- [Activity]
Leave out the pictures and give back all the entries exactly as written.

========================

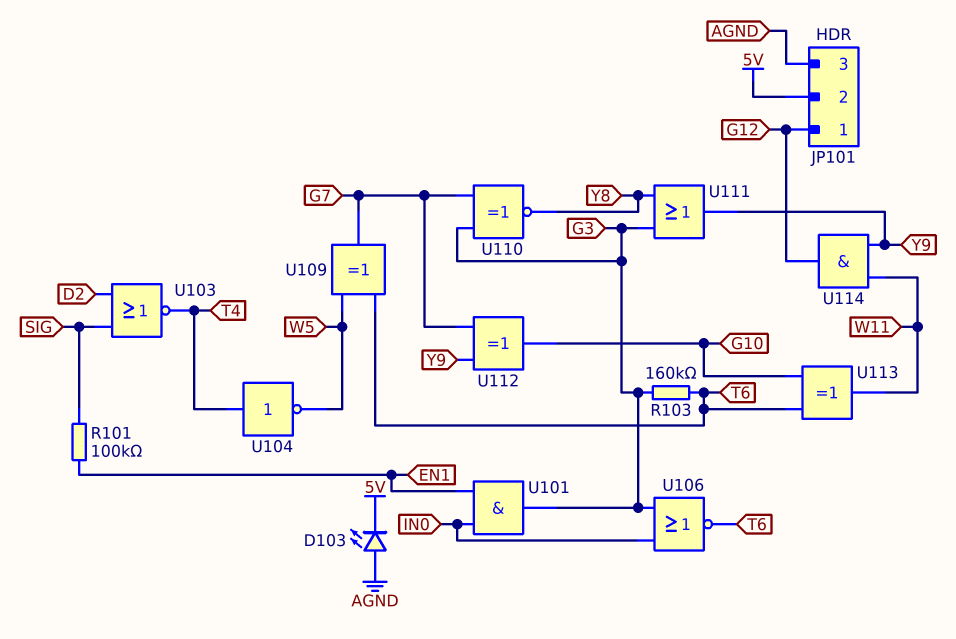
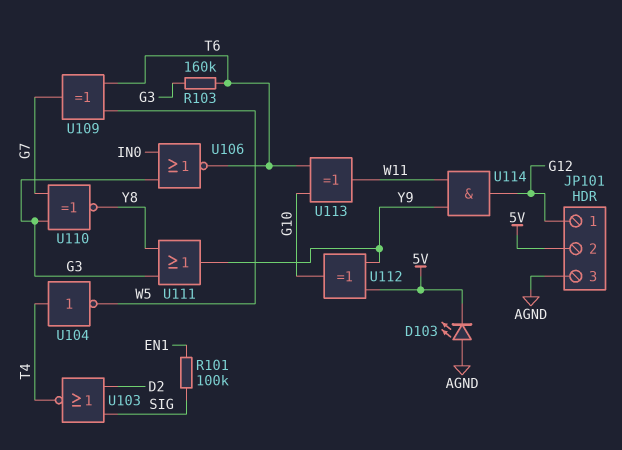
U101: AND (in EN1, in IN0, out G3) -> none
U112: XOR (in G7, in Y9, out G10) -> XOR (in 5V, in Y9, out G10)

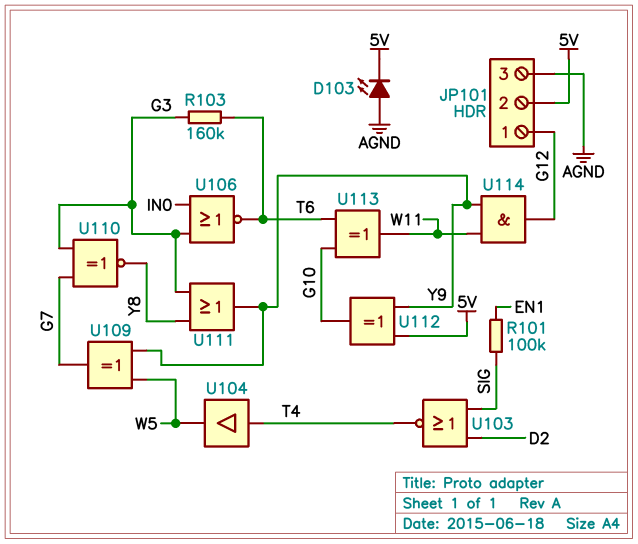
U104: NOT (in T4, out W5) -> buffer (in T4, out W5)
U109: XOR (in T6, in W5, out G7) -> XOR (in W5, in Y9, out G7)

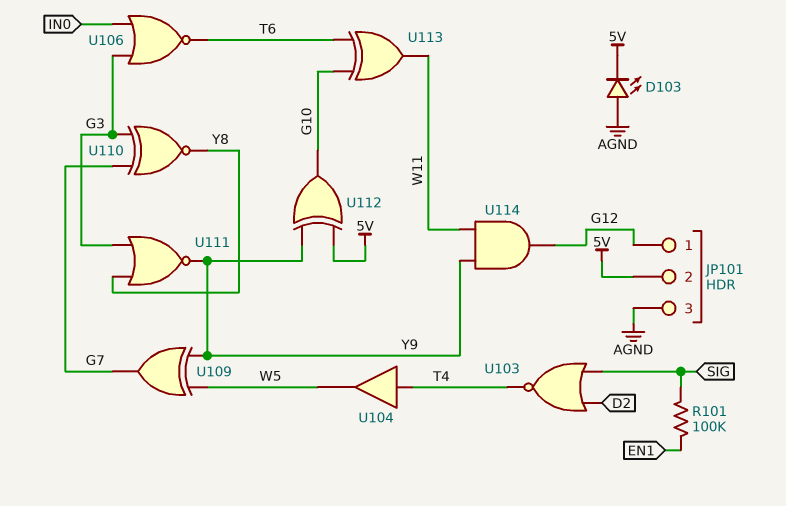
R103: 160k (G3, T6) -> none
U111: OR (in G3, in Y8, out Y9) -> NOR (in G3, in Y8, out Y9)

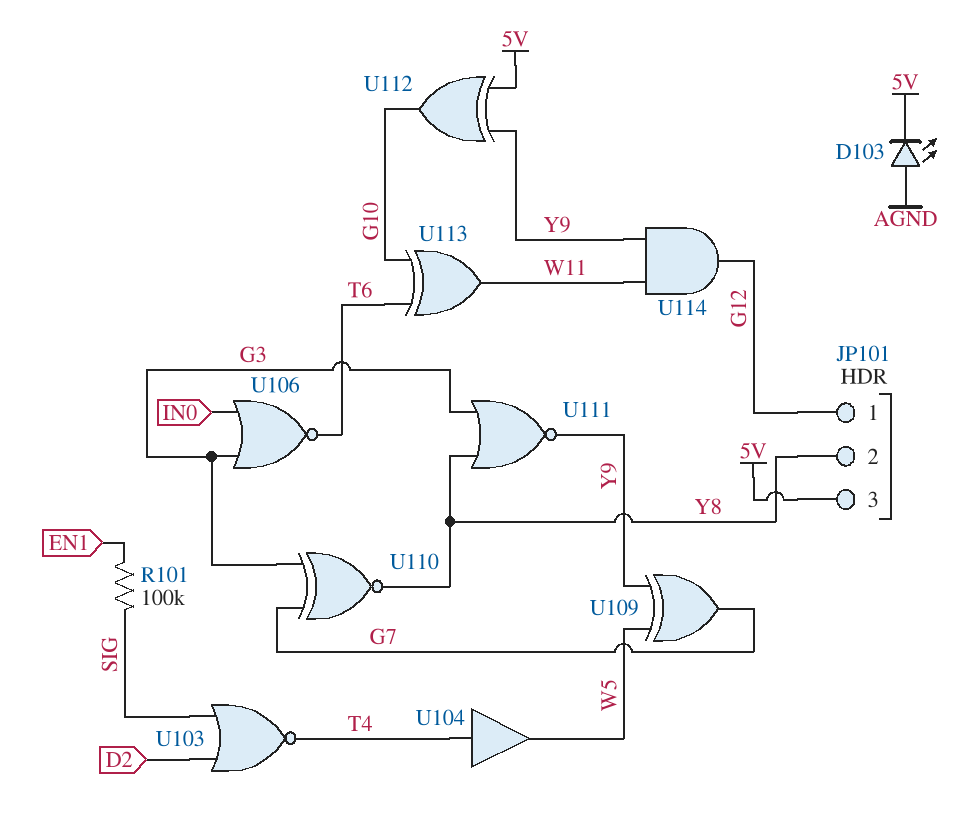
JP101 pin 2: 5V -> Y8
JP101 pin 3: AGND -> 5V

========================

- [Exercise output]
U101: AND (in EN1, in IN0, out G3) -> none
U112: XOR (in G7, in Y9, out G10) -> XOR (in 5V, in Y9, out G10)

U104: NOT (in T4, out W5) -> buffer (in T4, out W5)
U109: XOR (in T6, in W5, out G7) -> XOR (in W5, in Y9, out G7)

R103: 160k (G3, T6) -> none
U111: OR (in G3, in Y8, out Y9) -> NOR (in G3, in Y8, out Y9)

JP101 pin 2: 5V -> Y8
JP101 pin 3: AGND -> 5V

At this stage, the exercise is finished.